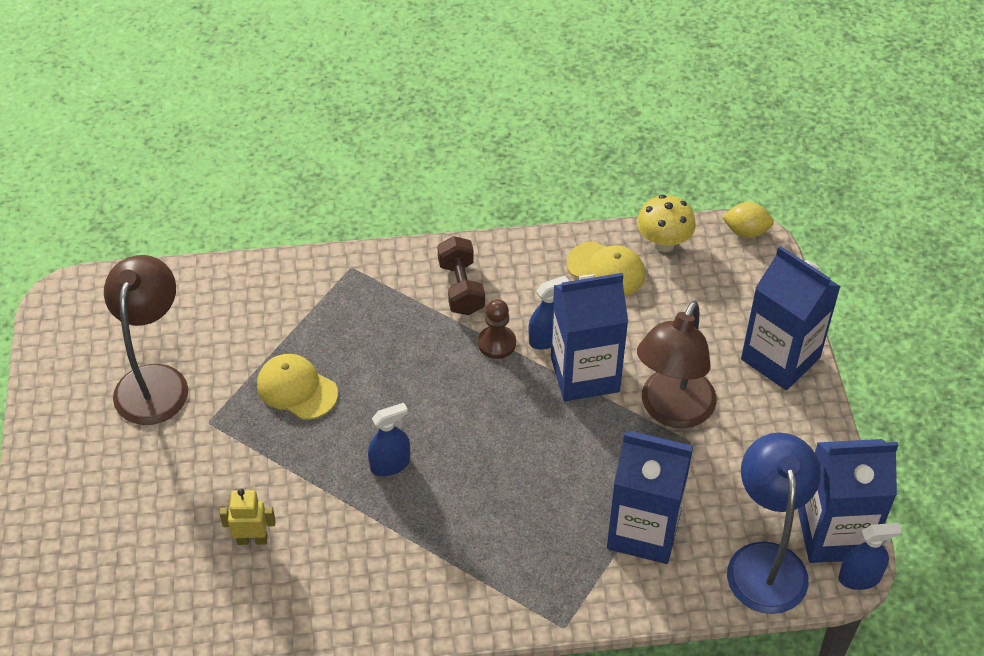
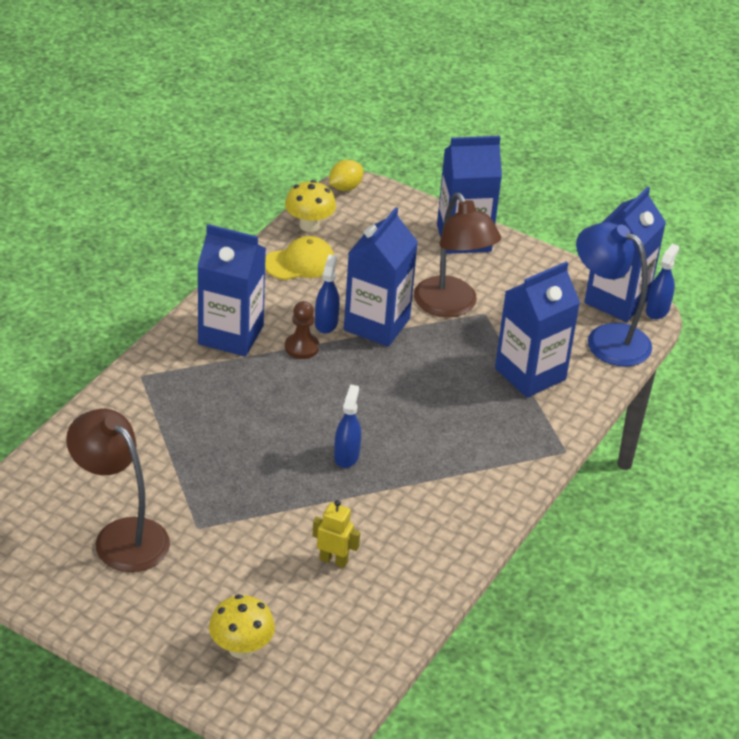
camera: 55 degrees left, 10 degrees down
(95, 543) = (241, 648): none -> yellow mushroom
(252, 539) = (333, 560): yellow robot -> yellow robot turned 75 degrees clockwise
(297, 389) = (222, 465): yellow cap -> none
(461, 288) = (231, 335): brown dumbbell -> blue carton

____________

[What you should do] Would you please set down the lines from the one with "(297, 389) = (222, 465): yellow cap -> none" to the end of the data above, exactly and without any other lines?

[Solution]
(297, 389) = (222, 465): yellow cap -> none
(461, 288) = (231, 335): brown dumbbell -> blue carton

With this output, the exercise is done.